- _Information shown_

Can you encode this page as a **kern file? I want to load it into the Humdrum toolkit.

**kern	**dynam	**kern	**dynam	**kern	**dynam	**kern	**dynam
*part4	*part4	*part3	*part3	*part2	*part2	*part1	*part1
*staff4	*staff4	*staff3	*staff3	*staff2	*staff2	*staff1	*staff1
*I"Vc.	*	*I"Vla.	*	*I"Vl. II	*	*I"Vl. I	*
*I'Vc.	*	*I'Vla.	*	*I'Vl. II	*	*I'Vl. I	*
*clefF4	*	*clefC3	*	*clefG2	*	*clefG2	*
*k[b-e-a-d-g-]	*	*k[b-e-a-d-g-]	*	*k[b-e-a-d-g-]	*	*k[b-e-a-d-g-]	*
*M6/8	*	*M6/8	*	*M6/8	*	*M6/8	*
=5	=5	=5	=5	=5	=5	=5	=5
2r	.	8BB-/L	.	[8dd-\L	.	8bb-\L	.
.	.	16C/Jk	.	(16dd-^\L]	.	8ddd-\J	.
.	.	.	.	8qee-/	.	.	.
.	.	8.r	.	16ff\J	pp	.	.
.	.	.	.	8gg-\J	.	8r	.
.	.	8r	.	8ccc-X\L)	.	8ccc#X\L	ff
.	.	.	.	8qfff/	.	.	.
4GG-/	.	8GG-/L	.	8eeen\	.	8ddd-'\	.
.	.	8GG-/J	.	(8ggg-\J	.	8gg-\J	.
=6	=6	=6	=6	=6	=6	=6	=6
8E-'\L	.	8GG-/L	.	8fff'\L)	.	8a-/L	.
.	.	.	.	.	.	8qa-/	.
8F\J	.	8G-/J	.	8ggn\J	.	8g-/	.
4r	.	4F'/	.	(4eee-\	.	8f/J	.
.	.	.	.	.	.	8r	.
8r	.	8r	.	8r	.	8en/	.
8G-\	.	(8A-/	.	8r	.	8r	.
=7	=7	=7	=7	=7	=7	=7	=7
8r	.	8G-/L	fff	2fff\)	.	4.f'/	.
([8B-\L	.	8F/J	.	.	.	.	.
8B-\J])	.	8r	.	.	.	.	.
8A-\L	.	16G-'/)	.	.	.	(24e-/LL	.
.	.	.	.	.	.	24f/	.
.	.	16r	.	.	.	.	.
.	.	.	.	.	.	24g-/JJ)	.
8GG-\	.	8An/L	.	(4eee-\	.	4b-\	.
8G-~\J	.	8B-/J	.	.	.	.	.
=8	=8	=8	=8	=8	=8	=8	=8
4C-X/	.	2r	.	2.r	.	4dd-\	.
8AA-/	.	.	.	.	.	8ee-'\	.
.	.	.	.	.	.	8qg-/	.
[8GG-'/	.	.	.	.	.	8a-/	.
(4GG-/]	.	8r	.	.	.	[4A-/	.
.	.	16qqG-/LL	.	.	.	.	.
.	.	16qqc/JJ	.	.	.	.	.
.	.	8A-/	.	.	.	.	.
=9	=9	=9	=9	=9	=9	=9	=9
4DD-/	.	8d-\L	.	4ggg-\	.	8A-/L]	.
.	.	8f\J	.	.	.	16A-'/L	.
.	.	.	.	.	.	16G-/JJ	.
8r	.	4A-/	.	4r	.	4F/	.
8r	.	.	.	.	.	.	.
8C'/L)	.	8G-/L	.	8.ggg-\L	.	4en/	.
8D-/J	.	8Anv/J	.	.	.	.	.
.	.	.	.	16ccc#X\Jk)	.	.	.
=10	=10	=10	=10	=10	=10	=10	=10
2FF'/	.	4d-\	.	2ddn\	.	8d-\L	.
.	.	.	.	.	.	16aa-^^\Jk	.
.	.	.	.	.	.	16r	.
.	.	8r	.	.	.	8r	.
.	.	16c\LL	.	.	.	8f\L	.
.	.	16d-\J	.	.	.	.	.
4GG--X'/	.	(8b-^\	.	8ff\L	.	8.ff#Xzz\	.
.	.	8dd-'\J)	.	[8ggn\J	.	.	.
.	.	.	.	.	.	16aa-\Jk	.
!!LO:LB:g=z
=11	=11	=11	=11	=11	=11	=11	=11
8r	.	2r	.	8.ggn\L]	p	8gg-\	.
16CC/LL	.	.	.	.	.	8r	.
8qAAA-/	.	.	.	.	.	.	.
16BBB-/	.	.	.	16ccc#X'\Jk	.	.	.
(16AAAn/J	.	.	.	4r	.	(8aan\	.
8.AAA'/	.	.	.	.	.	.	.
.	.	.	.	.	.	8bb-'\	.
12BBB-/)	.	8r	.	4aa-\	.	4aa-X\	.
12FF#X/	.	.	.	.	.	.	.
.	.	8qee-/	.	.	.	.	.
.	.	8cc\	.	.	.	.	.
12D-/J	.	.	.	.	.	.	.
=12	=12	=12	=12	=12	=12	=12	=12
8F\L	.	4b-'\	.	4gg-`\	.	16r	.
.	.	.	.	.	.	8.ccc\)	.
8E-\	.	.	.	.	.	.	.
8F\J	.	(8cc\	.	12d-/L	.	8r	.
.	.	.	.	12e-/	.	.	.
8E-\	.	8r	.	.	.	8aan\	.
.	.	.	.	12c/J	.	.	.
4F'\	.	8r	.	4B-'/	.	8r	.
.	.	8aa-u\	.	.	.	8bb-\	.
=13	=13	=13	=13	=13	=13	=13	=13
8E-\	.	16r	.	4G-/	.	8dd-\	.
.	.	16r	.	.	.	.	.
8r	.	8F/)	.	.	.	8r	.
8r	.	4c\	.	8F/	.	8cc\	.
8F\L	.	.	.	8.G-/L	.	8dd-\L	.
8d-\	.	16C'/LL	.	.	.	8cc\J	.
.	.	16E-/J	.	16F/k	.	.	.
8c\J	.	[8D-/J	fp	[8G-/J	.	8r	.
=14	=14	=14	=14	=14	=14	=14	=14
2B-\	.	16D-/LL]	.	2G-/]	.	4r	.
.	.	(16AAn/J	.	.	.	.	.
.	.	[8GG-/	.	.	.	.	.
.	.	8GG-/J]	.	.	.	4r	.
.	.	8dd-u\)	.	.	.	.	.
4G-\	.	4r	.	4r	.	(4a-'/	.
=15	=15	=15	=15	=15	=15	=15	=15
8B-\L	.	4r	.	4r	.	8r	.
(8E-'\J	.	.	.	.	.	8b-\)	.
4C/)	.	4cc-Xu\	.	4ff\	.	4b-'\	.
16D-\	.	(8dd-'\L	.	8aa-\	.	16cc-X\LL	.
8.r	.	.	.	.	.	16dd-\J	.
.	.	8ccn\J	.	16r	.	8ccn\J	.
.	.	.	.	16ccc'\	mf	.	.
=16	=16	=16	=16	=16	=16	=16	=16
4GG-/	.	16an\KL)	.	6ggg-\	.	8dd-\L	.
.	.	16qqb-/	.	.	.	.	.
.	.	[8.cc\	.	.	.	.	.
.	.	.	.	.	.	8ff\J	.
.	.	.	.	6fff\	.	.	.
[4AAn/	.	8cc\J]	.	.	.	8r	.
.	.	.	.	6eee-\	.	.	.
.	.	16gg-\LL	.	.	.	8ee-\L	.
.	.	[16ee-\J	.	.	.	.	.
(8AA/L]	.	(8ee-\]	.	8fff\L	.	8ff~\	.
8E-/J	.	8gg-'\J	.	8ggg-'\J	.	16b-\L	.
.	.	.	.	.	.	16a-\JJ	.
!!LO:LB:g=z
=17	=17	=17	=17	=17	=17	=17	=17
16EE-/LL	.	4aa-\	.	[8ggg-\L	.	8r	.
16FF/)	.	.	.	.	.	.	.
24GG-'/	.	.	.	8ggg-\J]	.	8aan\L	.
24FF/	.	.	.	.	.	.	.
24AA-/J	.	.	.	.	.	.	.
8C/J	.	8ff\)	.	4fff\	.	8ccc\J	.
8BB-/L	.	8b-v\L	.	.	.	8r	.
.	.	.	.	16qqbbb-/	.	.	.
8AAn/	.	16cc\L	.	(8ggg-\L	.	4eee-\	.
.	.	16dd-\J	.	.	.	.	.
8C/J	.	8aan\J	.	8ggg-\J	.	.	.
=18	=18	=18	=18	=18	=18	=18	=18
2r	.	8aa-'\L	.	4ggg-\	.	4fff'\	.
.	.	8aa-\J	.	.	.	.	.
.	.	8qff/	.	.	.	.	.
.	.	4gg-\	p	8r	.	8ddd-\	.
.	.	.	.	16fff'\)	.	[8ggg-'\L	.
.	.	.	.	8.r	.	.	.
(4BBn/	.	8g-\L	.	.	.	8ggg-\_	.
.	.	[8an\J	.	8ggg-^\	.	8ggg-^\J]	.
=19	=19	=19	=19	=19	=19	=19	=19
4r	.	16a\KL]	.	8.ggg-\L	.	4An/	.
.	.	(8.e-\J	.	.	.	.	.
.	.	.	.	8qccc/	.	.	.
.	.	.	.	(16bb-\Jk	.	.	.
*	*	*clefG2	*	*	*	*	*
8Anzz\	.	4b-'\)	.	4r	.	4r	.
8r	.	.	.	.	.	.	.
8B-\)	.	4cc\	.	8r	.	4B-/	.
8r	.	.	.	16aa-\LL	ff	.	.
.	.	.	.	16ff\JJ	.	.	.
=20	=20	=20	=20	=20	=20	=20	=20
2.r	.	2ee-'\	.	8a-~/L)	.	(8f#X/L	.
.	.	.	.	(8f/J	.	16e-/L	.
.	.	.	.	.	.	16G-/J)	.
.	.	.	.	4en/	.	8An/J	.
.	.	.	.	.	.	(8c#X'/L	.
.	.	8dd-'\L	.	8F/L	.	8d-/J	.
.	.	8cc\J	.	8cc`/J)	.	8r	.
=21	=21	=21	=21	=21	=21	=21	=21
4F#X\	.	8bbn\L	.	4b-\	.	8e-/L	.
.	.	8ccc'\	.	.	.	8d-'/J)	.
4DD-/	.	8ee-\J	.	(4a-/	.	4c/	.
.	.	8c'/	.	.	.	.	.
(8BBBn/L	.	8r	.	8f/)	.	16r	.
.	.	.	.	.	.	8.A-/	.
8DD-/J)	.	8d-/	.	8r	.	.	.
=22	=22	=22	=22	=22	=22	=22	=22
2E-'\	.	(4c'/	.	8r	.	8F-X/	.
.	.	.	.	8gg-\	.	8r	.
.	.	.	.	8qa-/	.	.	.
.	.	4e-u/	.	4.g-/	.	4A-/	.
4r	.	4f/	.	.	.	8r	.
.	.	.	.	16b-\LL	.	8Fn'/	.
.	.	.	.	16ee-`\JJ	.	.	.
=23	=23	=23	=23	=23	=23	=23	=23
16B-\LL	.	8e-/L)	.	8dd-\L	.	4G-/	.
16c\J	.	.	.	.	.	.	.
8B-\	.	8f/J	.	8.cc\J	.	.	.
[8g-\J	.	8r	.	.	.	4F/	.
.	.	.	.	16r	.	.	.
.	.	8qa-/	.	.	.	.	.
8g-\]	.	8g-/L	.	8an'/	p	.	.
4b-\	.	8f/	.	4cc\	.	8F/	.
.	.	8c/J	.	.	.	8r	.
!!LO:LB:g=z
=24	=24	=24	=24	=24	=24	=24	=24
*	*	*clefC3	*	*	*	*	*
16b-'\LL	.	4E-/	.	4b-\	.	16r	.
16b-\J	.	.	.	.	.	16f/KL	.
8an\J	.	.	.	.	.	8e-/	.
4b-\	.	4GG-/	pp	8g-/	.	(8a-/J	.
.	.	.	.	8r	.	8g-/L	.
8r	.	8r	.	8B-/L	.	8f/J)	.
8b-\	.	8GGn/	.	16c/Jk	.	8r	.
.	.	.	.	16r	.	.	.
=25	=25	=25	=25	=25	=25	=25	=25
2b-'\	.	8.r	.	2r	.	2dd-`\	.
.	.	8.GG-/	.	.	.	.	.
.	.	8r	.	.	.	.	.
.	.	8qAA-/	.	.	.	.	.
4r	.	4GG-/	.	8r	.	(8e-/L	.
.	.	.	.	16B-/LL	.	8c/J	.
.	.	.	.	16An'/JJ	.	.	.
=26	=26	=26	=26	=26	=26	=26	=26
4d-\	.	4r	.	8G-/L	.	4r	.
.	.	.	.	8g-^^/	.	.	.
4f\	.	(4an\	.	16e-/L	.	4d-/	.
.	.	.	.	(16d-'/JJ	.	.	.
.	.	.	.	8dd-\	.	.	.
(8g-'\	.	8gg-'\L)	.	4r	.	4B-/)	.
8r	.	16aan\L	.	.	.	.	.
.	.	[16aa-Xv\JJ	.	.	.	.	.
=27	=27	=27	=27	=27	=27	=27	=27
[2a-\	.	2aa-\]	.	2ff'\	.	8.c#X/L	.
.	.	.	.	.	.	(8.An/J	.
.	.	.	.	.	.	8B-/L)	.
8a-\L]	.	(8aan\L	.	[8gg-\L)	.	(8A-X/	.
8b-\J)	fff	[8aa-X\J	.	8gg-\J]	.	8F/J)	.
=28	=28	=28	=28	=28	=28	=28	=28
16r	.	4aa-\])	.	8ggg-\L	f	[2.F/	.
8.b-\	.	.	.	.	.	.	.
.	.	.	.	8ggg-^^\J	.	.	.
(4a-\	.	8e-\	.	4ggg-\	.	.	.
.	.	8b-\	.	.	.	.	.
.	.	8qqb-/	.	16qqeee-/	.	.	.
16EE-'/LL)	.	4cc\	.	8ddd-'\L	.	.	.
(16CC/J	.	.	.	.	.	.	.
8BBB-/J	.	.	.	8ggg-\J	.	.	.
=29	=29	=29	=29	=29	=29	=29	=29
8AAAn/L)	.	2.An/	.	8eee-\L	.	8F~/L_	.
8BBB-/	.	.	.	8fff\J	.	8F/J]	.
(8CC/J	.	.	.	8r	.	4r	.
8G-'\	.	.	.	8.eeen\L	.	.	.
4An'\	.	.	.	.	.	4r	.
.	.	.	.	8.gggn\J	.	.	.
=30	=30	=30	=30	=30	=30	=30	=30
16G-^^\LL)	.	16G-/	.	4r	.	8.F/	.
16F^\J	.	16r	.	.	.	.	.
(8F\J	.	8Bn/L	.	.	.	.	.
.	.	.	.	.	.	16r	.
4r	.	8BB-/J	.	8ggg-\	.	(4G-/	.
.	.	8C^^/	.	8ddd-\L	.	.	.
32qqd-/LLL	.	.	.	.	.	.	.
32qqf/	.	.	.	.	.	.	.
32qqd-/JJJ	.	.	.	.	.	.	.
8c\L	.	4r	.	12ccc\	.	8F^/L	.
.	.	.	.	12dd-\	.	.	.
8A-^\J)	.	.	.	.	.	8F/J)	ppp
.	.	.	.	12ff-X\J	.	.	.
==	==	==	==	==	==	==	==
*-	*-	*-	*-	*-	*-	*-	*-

- _Given exercise_
Gather every line of the listing above that contains the string "kern" and treat uppercase and lowercase letters as different.

- _Solution to this problem_
Can you encode this page as a **kern file? I want to load it into the Humdrum toolkit.
**kern	**dynam	**kern	**dynam	**kern	**dynam	**kern	**dynam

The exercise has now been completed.